→ Assignment
Show each line of the listing in which the word "none" occurs.

→ Material for this task
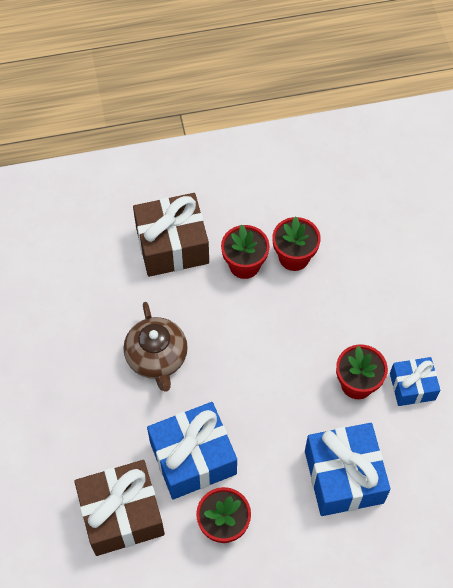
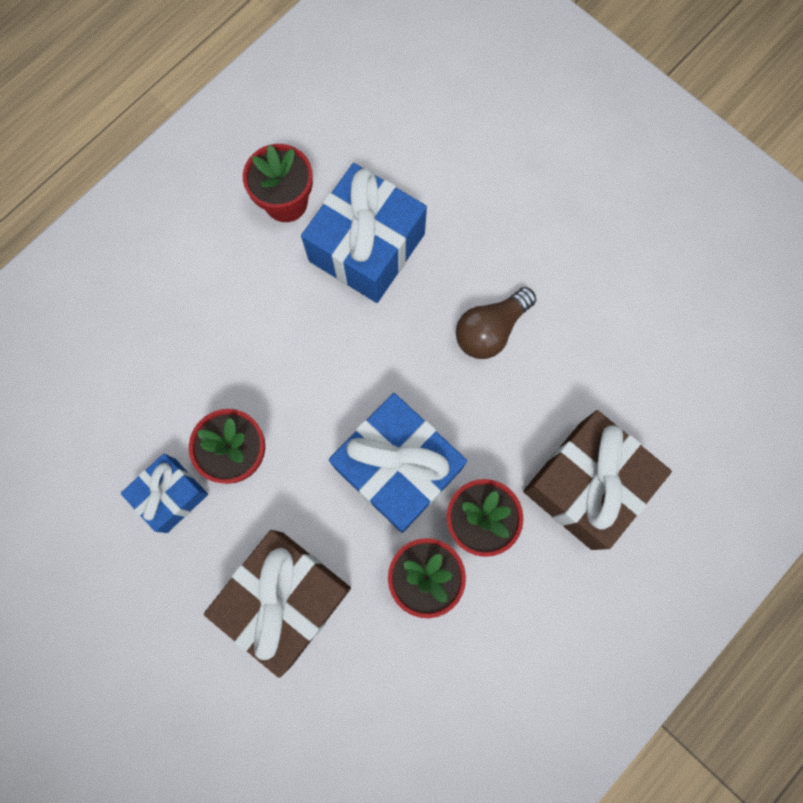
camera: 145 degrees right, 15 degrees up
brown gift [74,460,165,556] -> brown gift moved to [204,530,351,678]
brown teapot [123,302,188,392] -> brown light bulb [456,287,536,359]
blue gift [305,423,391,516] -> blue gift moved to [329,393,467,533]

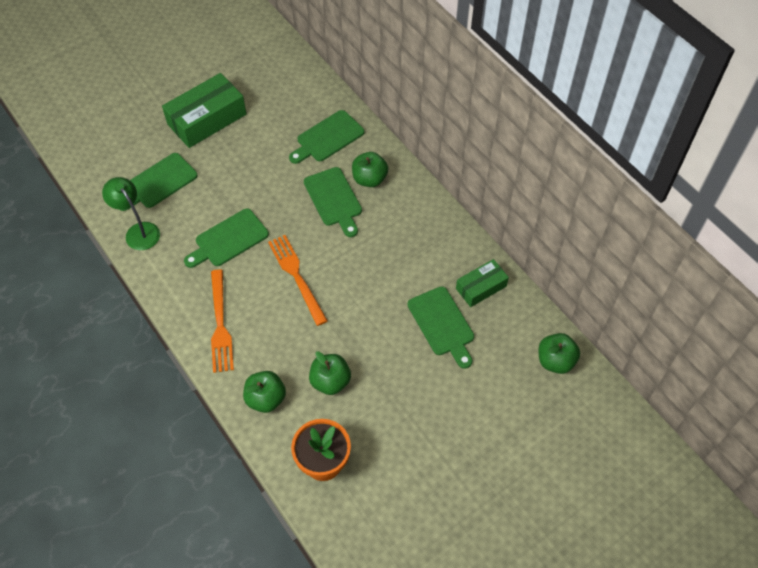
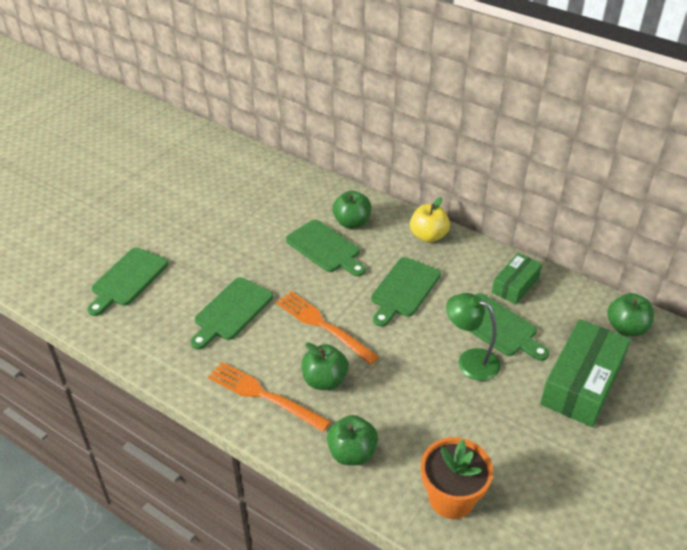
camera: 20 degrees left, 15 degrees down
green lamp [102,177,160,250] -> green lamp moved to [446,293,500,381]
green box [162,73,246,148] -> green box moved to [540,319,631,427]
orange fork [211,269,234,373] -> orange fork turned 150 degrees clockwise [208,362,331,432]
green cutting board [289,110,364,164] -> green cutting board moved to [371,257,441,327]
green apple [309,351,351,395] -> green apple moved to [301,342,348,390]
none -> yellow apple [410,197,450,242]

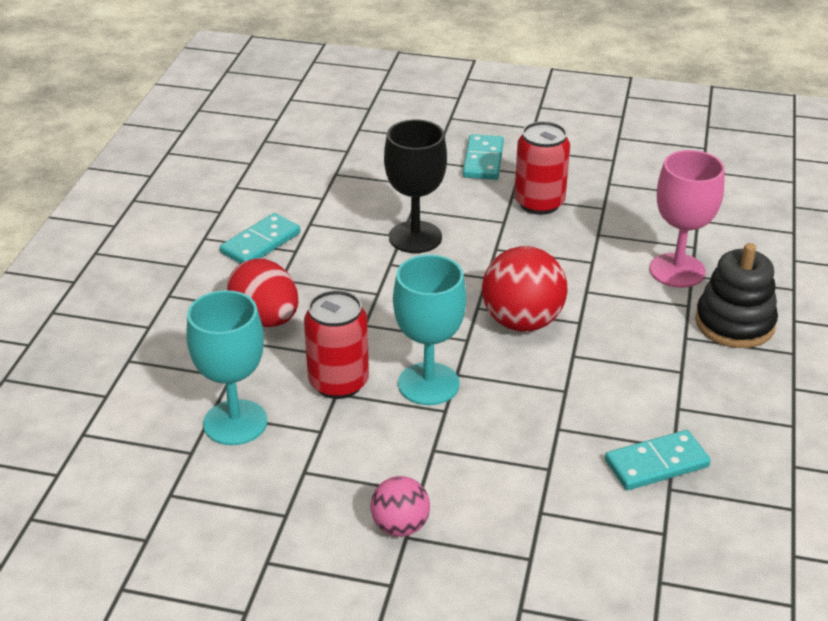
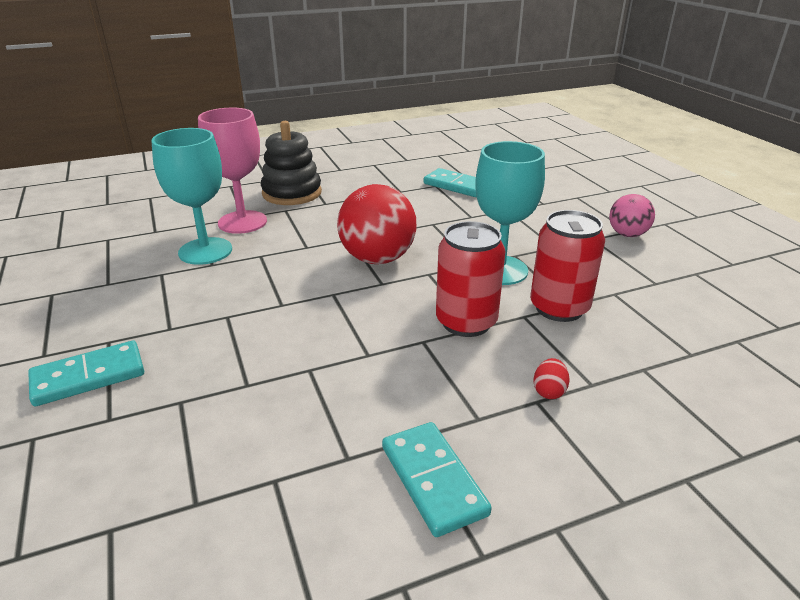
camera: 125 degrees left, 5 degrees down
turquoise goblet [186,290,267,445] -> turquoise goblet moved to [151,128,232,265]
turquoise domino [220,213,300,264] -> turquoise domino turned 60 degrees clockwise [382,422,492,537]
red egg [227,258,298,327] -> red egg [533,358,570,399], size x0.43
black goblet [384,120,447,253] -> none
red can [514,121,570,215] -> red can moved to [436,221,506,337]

==

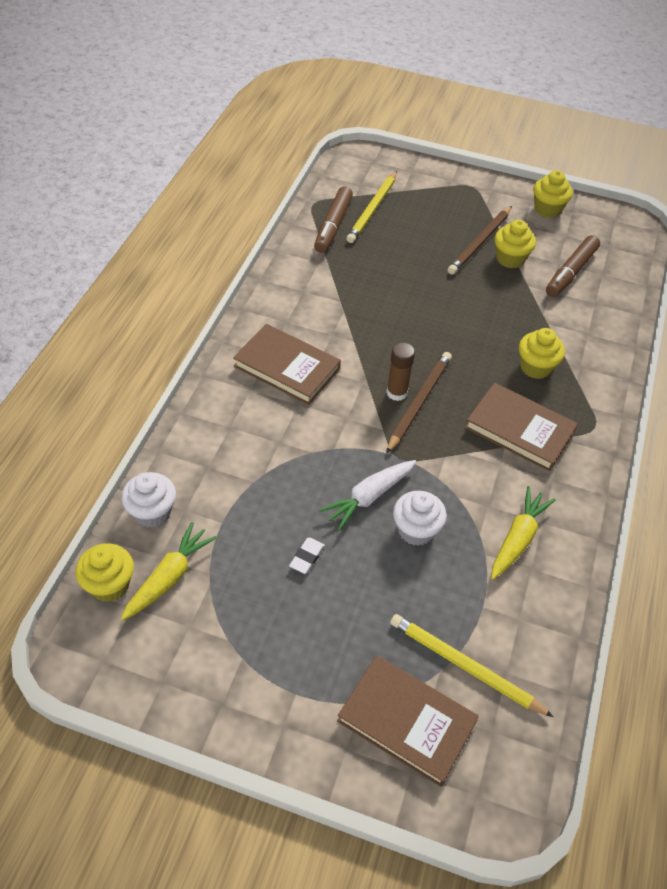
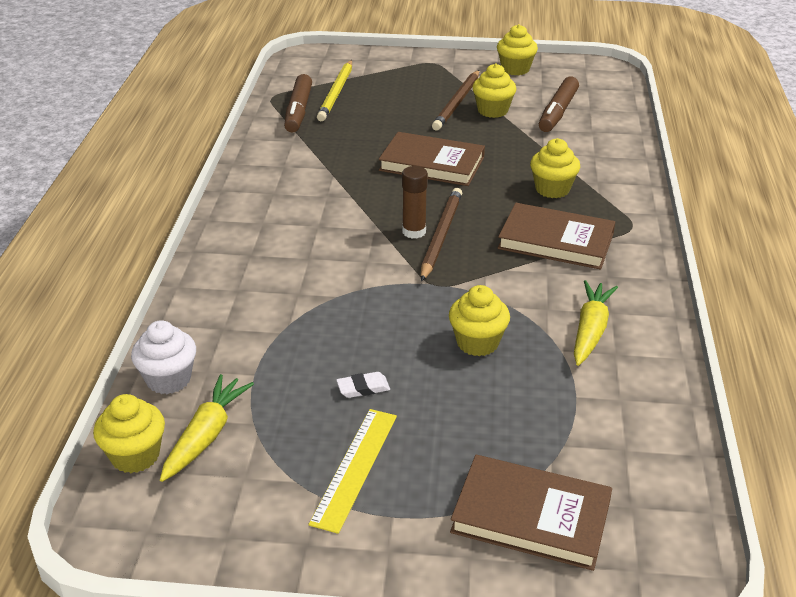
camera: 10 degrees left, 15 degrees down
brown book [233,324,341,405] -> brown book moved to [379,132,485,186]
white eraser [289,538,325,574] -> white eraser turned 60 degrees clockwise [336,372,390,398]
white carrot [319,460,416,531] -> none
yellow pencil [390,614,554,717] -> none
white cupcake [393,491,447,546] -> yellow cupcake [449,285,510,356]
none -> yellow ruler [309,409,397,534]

→ Output for this exercise
none -> yellow apple [410,197,450,242]
black goblet [384,120,447,253] -> none
white carrot [319,460,416,531] -> none
yellow pencil [390,614,554,717] -> none
none -> yellow ruler [309,409,397,534]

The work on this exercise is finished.